• [Data records]

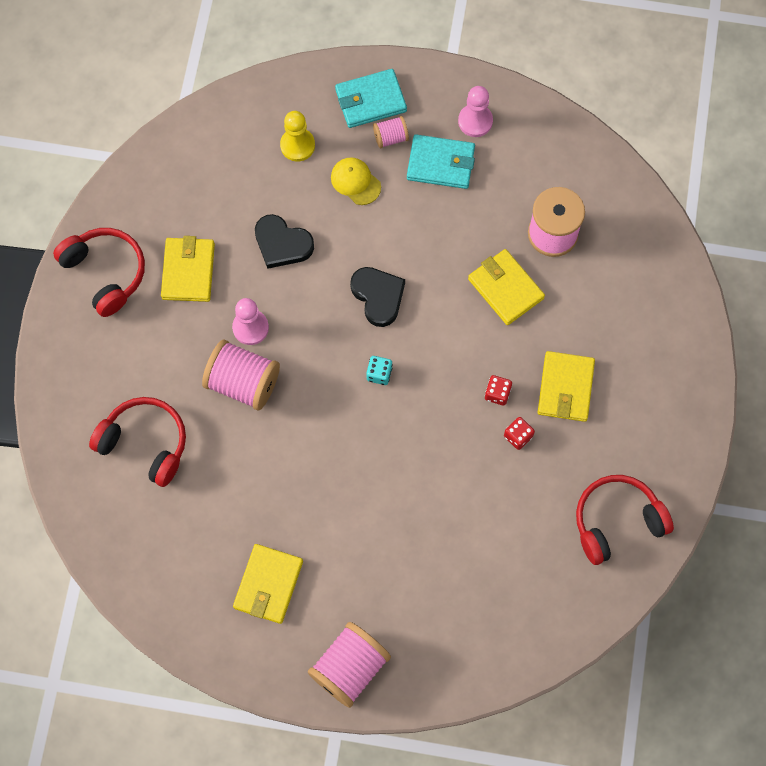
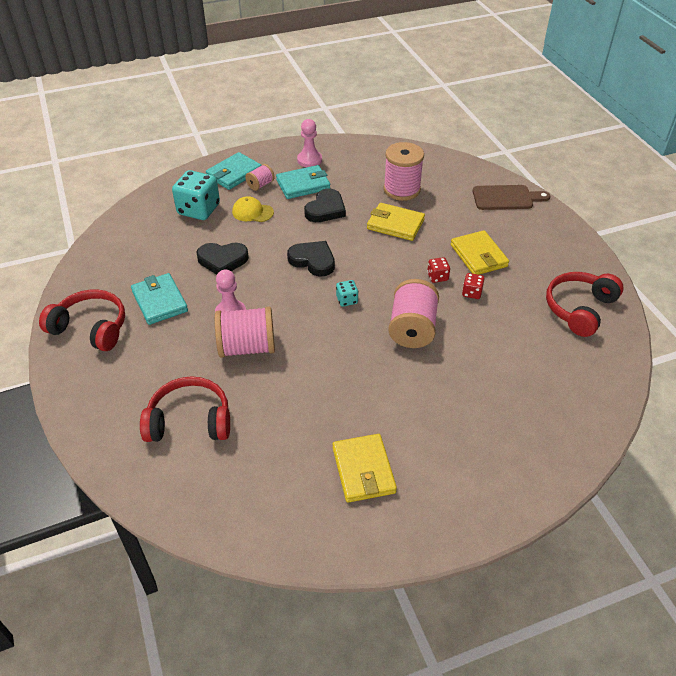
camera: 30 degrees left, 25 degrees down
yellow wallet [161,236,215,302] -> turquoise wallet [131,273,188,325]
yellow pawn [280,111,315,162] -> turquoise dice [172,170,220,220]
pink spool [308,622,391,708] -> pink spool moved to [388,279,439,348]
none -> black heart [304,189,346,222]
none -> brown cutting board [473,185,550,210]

--

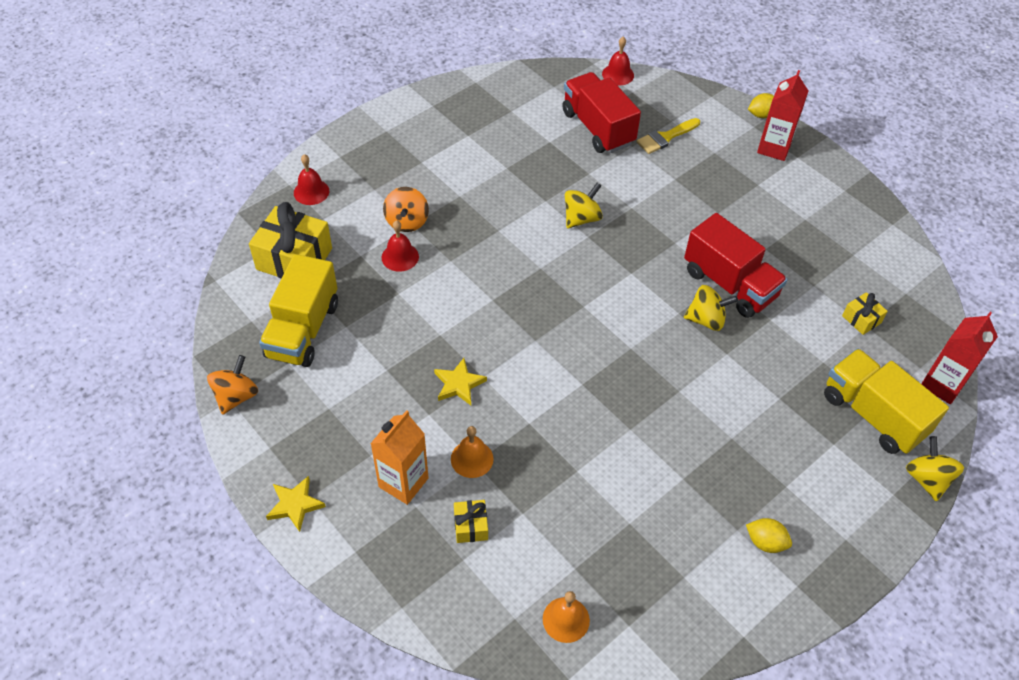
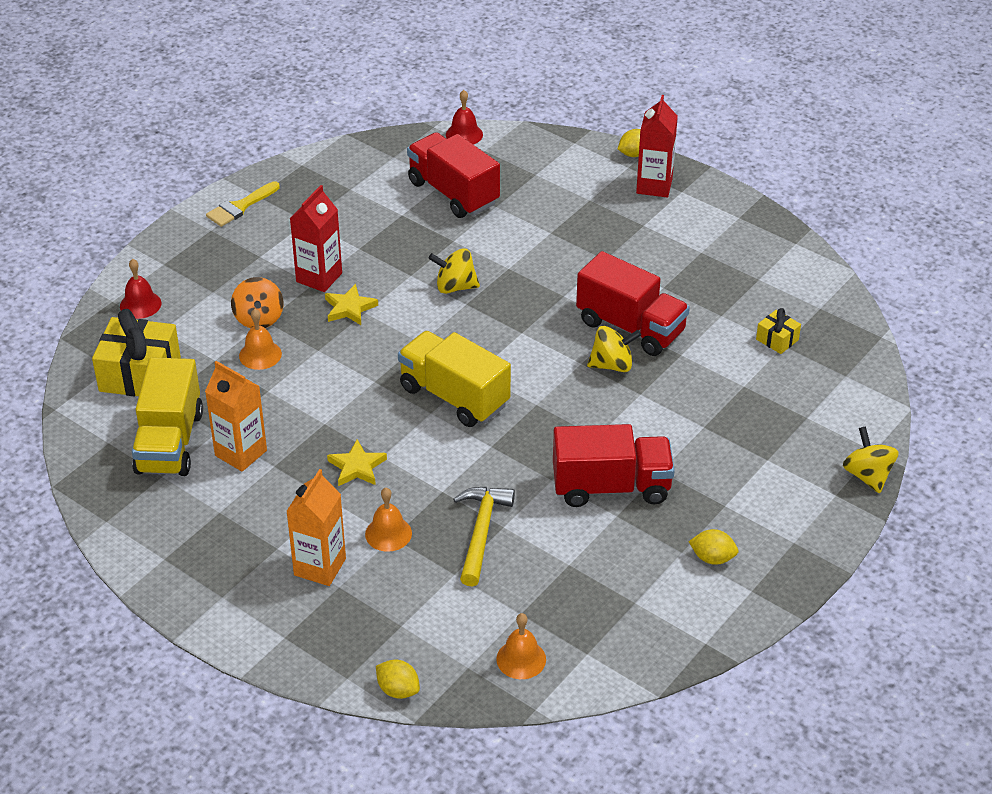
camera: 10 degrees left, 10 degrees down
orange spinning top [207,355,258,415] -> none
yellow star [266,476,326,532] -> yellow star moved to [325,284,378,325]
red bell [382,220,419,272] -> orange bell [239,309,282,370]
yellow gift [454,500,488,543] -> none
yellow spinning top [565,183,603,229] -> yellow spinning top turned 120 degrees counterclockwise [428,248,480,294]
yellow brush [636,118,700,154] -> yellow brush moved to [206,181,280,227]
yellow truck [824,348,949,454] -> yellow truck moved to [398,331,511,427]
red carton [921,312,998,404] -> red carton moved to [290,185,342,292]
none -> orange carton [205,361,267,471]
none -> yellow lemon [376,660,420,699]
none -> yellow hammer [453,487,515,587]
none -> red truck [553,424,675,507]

...

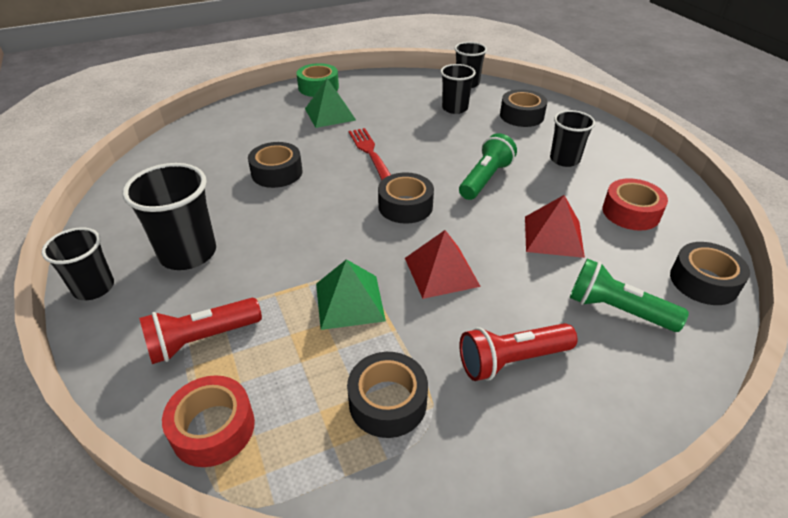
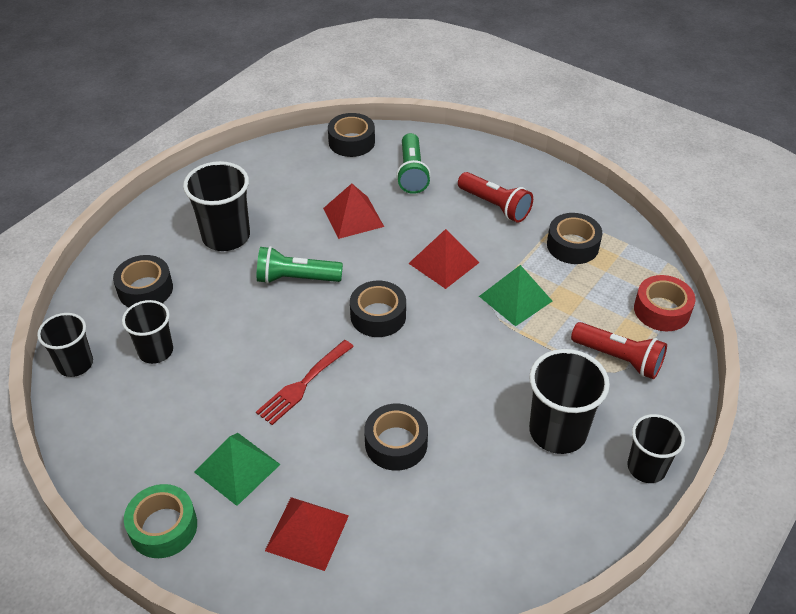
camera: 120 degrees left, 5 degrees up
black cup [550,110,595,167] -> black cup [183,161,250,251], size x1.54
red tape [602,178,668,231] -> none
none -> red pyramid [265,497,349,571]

• [What you should do]
Lines of the listing above that hold the string "moved" should each be copied.

• [Task output]
pink spool [308,622,391,708] -> pink spool moved to [388,279,439,348]
yellow star [266,476,326,532] -> yellow star moved to [325,284,378,325]
yellow brush [636,118,700,154] -> yellow brush moved to [206,181,280,227]
yellow truck [824,348,949,454] -> yellow truck moved to [398,331,511,427]
red carton [921,312,998,404] -> red carton moved to [290,185,342,292]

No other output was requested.